= Exercise aim =
Where an entry below contains an image, skip the image and reproduce the rest exactly.

**** Extracted information ****

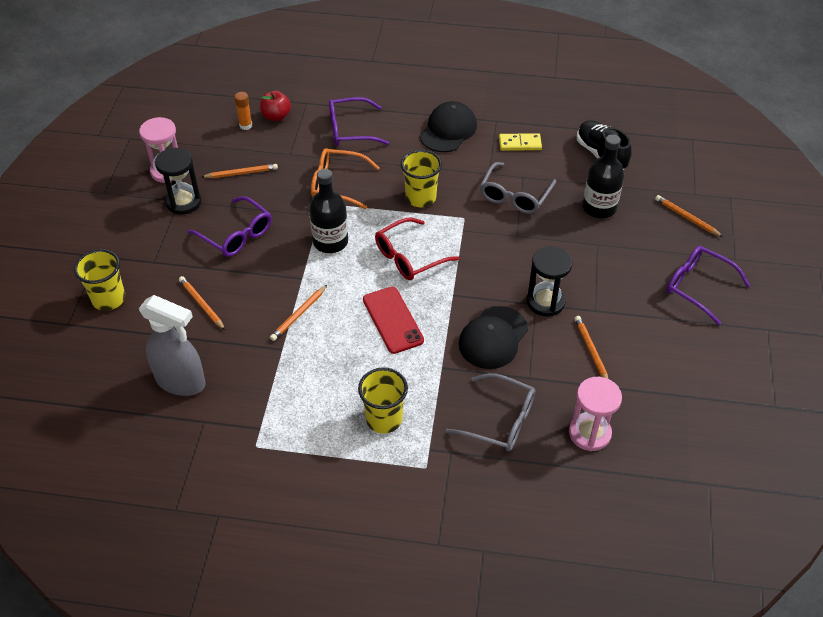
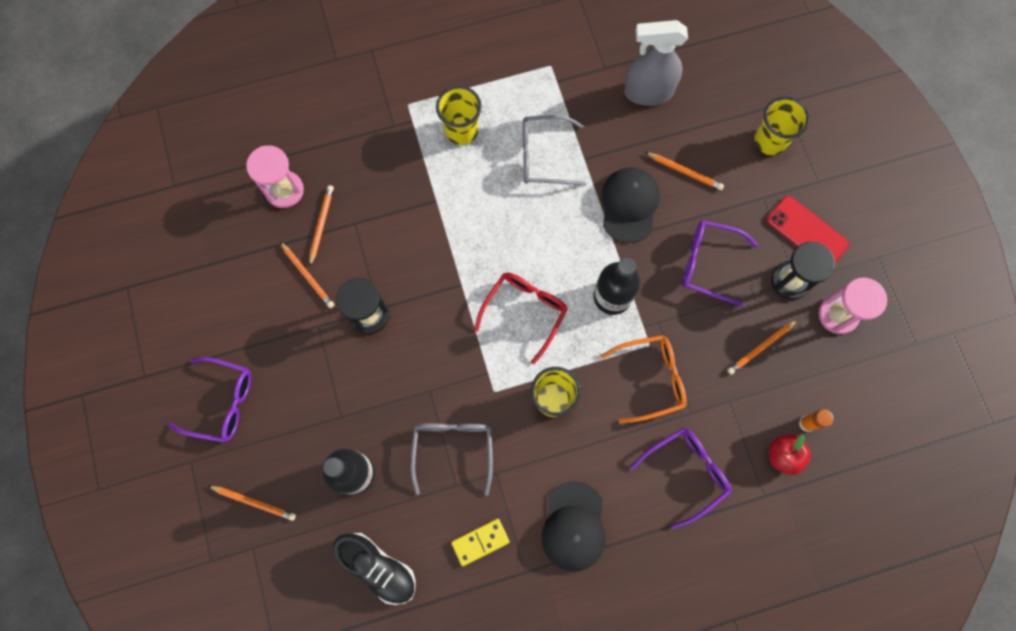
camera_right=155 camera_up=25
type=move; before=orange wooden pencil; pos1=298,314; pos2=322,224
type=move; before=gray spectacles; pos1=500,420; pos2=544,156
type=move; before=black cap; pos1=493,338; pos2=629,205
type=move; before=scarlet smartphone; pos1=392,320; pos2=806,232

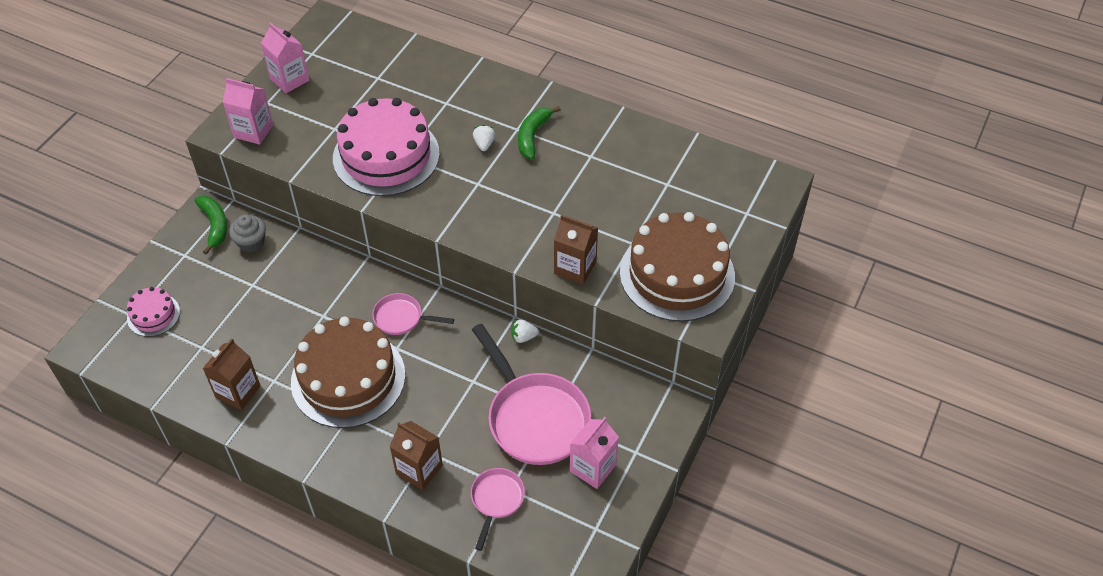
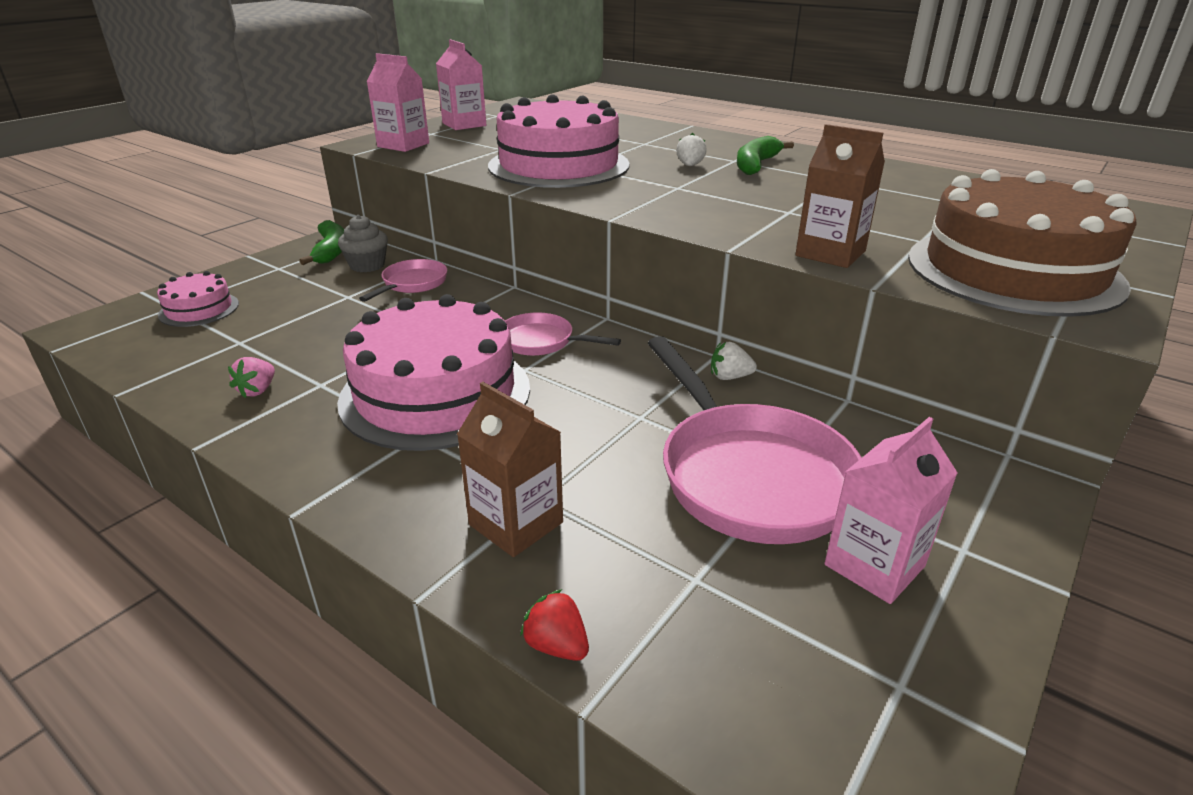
camera_right=10 camera_up=-20
type=replace; before=russet juice carton; after=rosy strawberry; pos1=238,392; pos2=258,390
type=recolor; before=russet gateau; after=rosy gateau; pos1=348,378; pos2=435,393
type=move; before=rosy pan; pos1=496,500; pos2=412,284
type=insert; after=scarlet strawberry; pos2=556,645

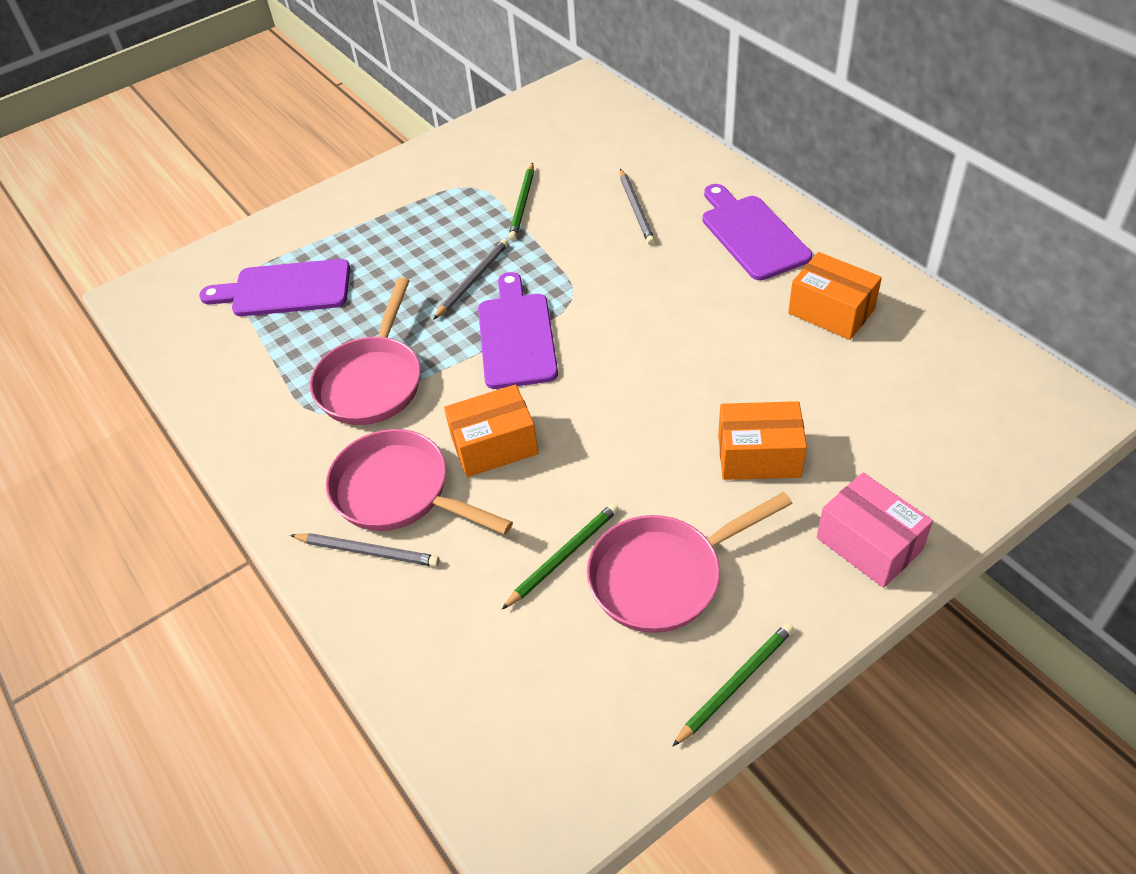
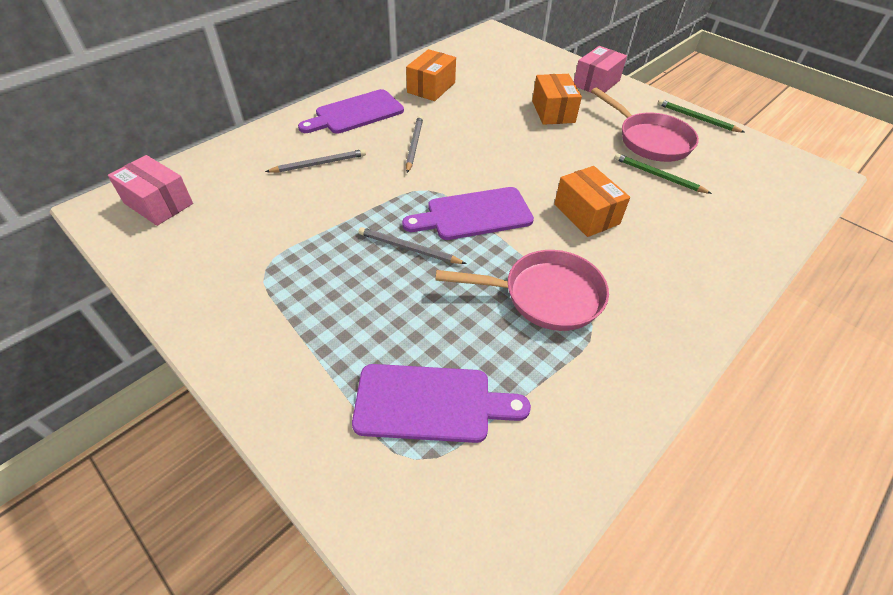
camera_right=-105 camera_up=0
type=insert; after=rosy box; pos2=158,203
type=rotate; before=royal purple bread board; pos1=285,290; pos2=430,403; turn=-75
type=move; before=gray wooden pencil; pos1=367,551; pos2=414,145
type=delete; before=rosy pan; pos1=399,492
type=delete; before=emerald wooden pencil; pos1=522,204

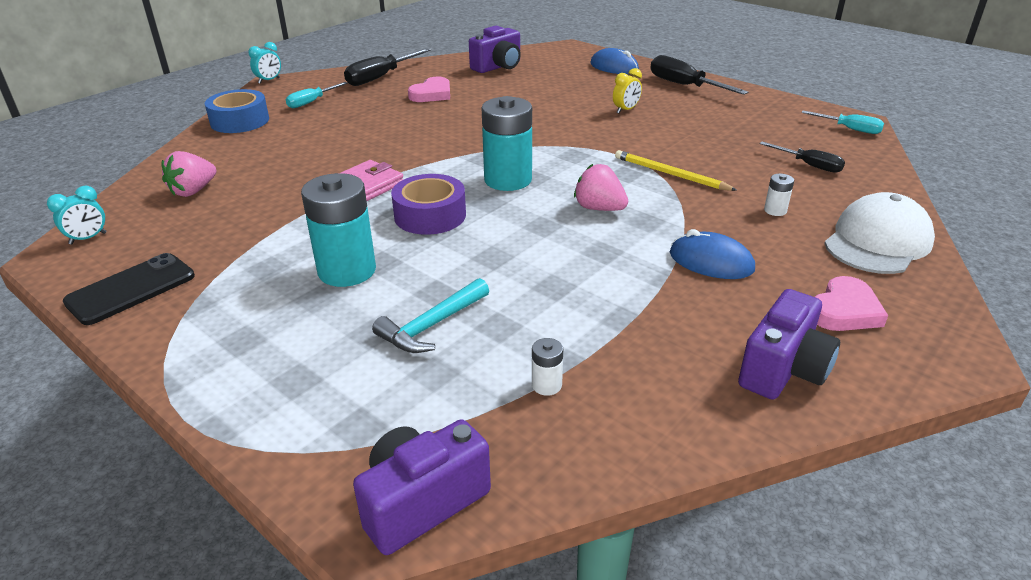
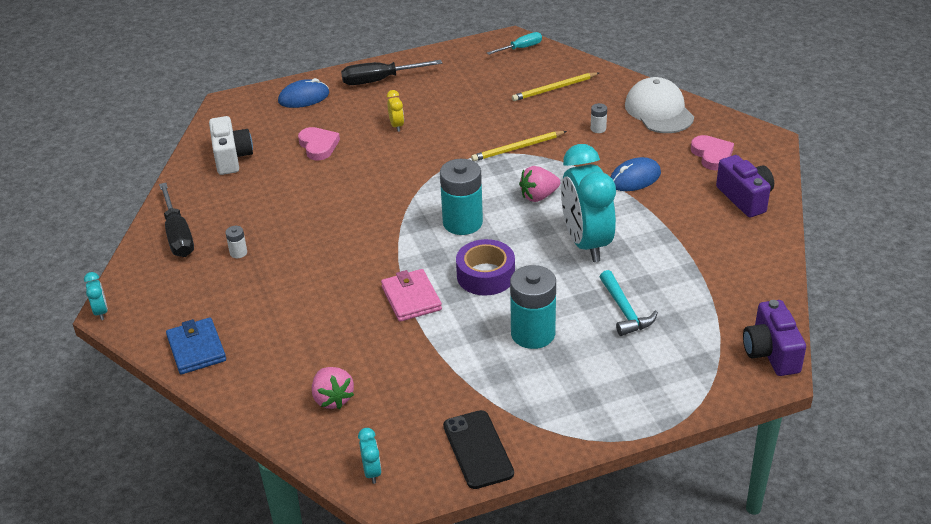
camera_right=-60 camera_up=5
type=replace; before=cobalt tape; after=cobalt billfold; pos1=240,121; pos2=196,349
type=recolor; before=royal purple compact camera; after=snow-white compact camera; pos1=498,67; pos2=231,158
type=move; before=snow-white battery; pos1=546,385; pos2=238,253
type=move; before=rosy heart shape; pos1=432,94; pos2=318,146
type=replace; before=black hand screwdriver; after=golden wooden pencil; pos1=809,165; pos2=554,88
type=insert; after=turquoise clock; pos2=586,243
type=delete; before=turquoise hand screwdriver; pos1=311,102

****

= Problem solution =
camera_right=155 camera_up=25
type=move; before=orange wooden pencil; pos1=298,314; pos2=322,224
type=move; before=gray spectacles; pos1=500,420; pos2=544,156
type=move; before=black cap; pos1=493,338; pos2=629,205
type=move; before=scarlet smartphone; pos1=392,320; pos2=806,232

camera_right=10 camera_up=-20
type=replace; before=russet juice carton; after=rosy strawberry; pos1=238,392; pos2=258,390
type=recolor; before=russet gateau; after=rosy gateau; pos1=348,378; pos2=435,393
type=move; before=rosy pan; pos1=496,500; pos2=412,284
type=insert; after=scarlet strawberry; pos2=556,645

camera_right=-105 camera_up=0
type=insert; after=rosy box; pos2=158,203
type=rotate; before=royal purple bread board; pos1=285,290; pos2=430,403; turn=-75
type=move; before=gray wooden pencil; pos1=367,551; pos2=414,145
type=delete; before=rosy pan; pos1=399,492
type=delete; before=emerald wooden pencil; pos1=522,204

camera_right=-60 camera_up=5
type=replace; before=cobalt tape; after=cobalt billfold; pos1=240,121; pos2=196,349
type=recolor; before=royal purple compact camera; after=snow-white compact camera; pos1=498,67; pos2=231,158
type=move; before=snow-white battery; pos1=546,385; pos2=238,253
type=move; before=rosy heart shape; pos1=432,94; pos2=318,146
type=replace; before=black hand screwdriver; after=golden wooden pencil; pos1=809,165; pos2=554,88
type=insert; after=turquoise clock; pos2=586,243
type=delete; before=turquoise hand screwdriver; pos1=311,102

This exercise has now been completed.